Lift out, unaltered, the lines of the material below between the line holding "none -> royal purple glasses 843,334" and the line holding "brown automobile 518,77", counting both.

=-=-=

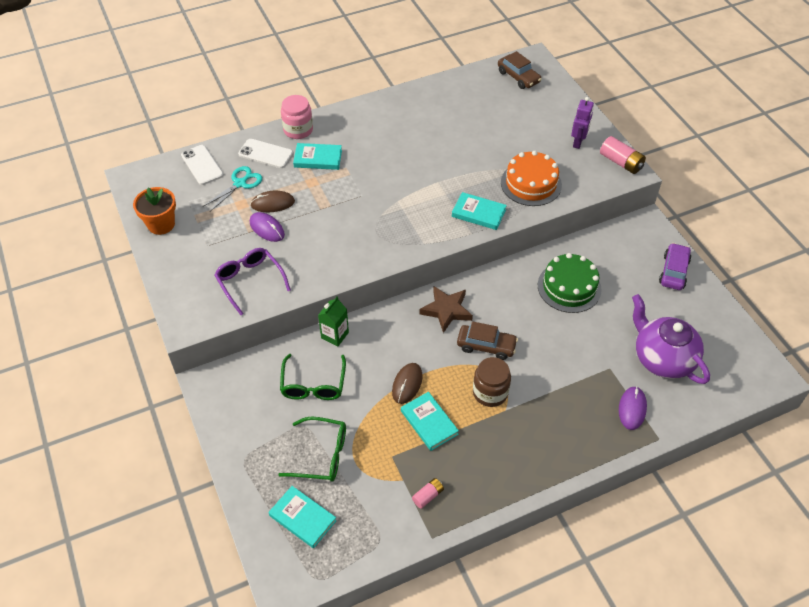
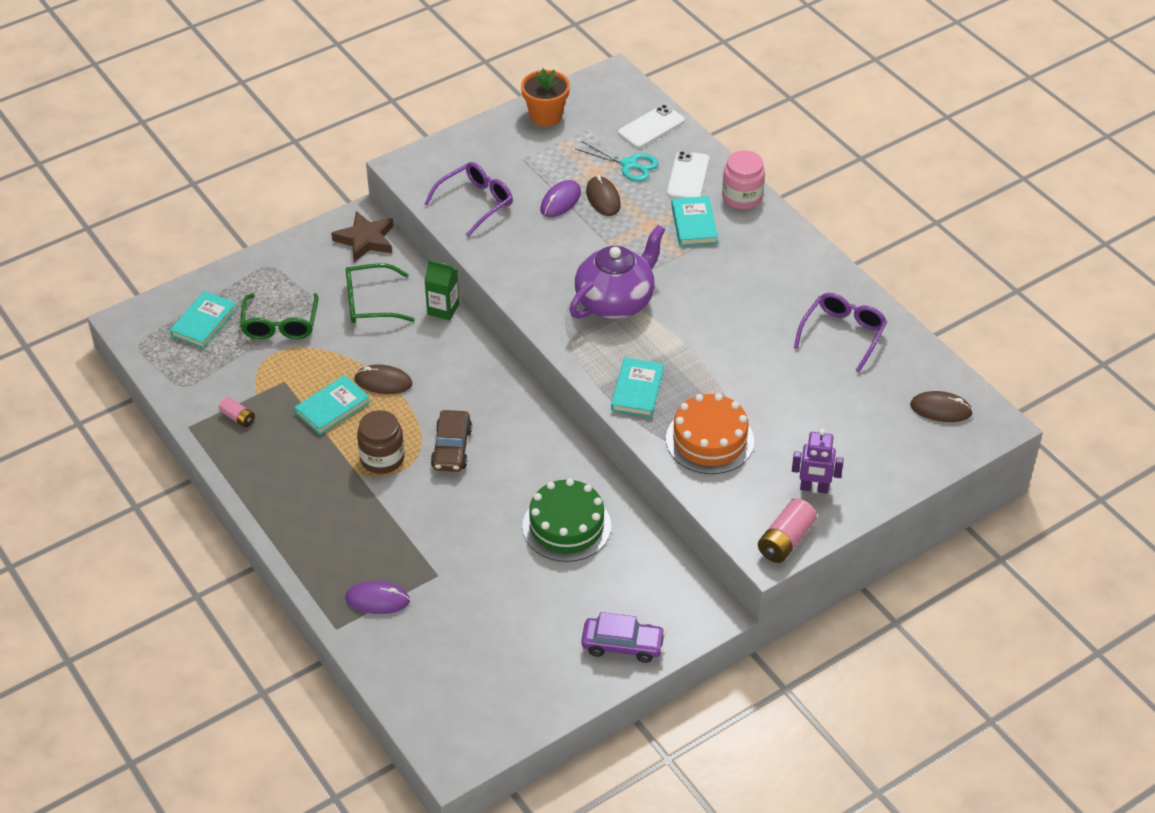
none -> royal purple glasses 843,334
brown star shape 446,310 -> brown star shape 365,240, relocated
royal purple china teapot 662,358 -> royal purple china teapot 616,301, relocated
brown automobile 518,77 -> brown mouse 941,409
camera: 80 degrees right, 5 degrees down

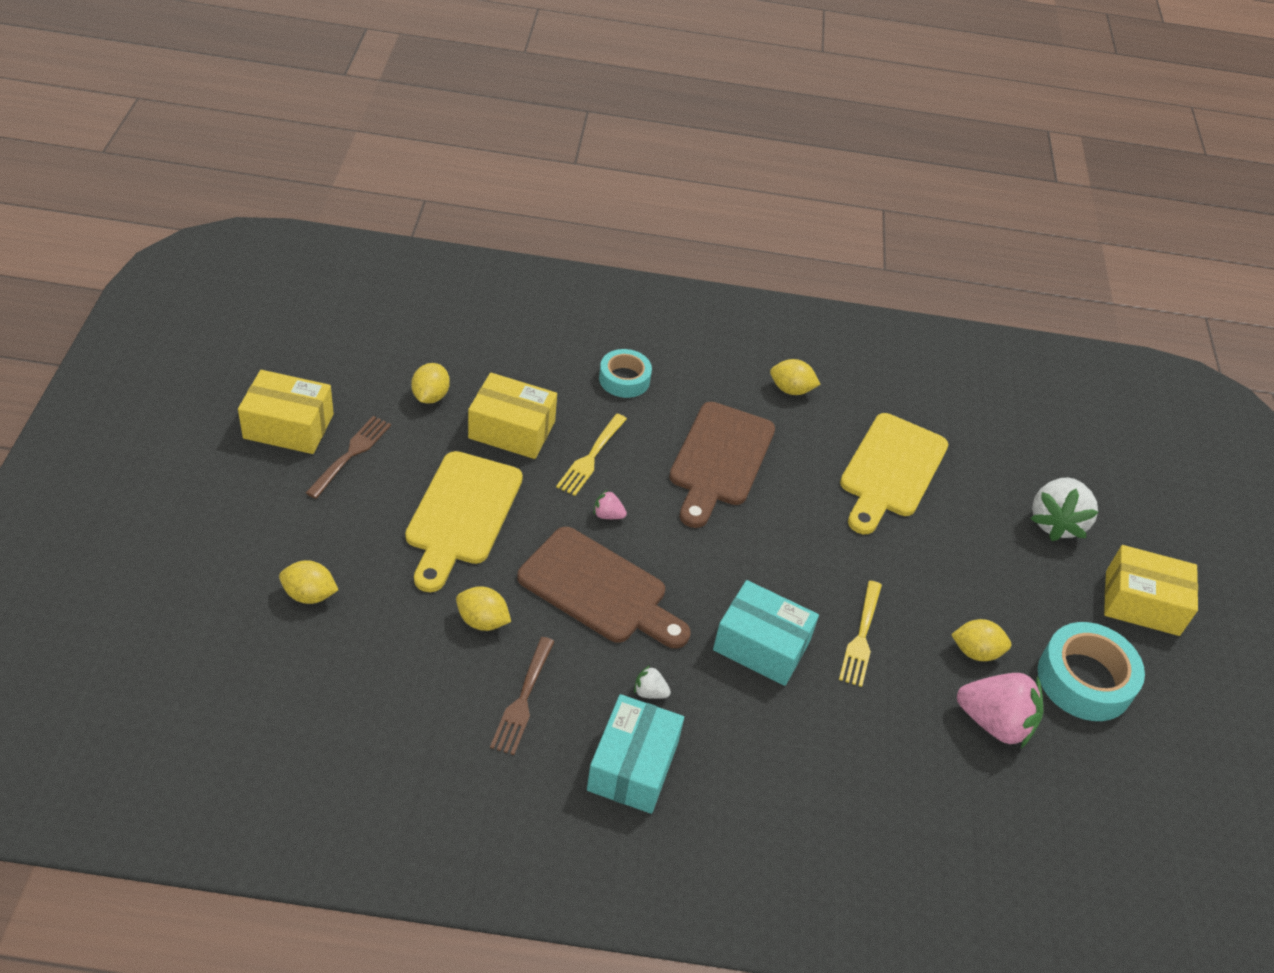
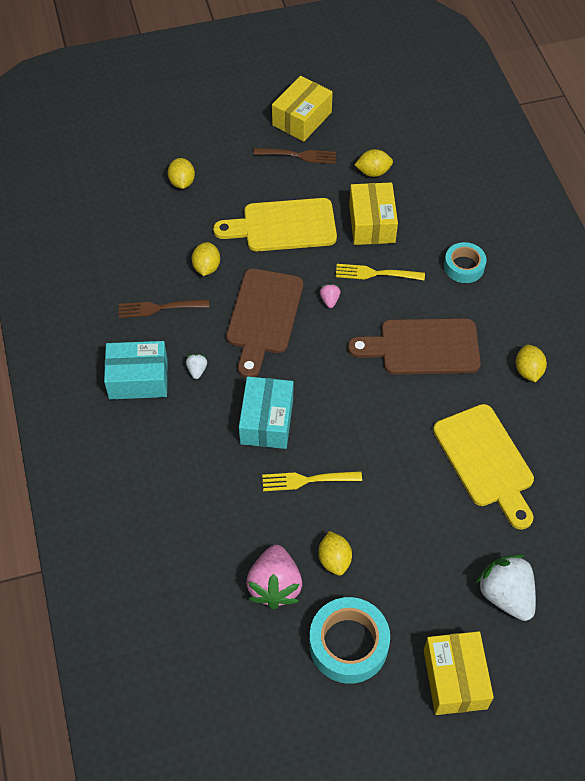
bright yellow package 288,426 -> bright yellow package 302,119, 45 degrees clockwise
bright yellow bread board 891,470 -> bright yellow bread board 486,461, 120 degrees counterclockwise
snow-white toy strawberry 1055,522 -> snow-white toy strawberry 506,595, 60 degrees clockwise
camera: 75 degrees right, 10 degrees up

=-=-=

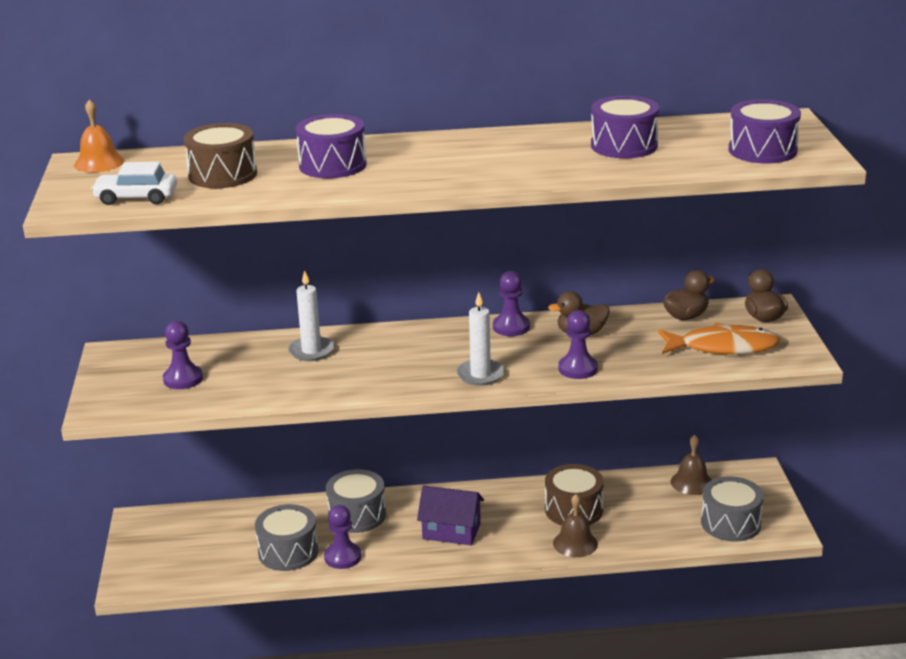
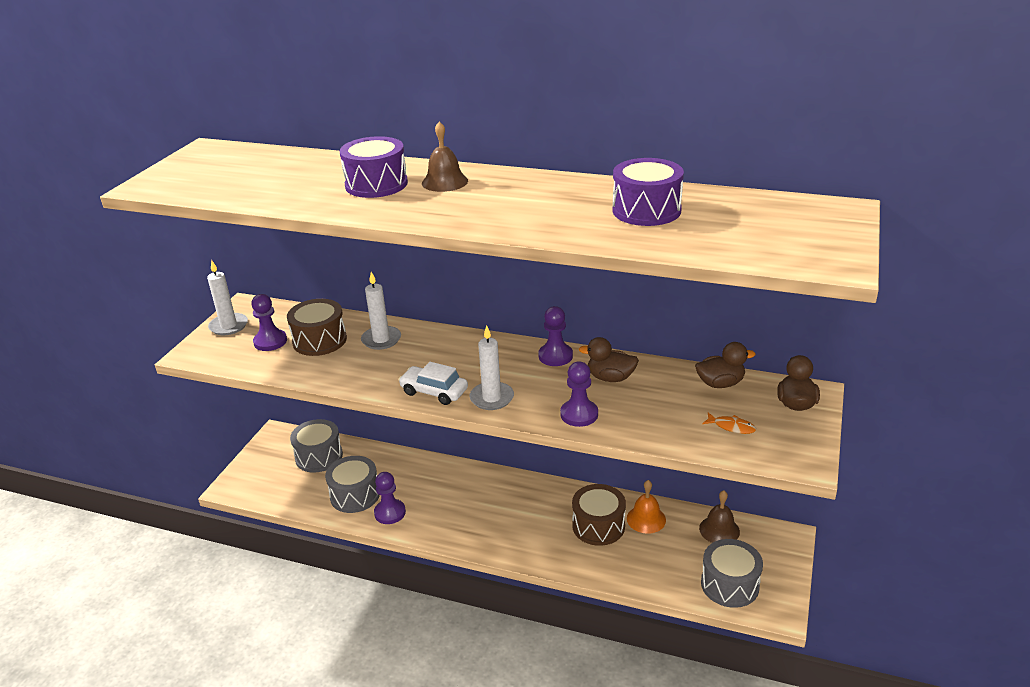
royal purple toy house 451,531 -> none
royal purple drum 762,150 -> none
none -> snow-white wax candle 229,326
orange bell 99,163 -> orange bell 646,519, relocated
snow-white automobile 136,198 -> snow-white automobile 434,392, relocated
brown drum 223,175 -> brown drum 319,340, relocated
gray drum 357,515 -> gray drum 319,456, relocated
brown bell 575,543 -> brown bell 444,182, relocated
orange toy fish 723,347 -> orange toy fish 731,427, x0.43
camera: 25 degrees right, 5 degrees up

=-=-=

* _OUTPUT OF THE TASK_
none -> royal purple glasses 843,334
brown star shape 446,310 -> brown star shape 365,240, relocated
royal purple china teapot 662,358 -> royal purple china teapot 616,301, relocated
brown automobile 518,77 -> brown mouse 941,409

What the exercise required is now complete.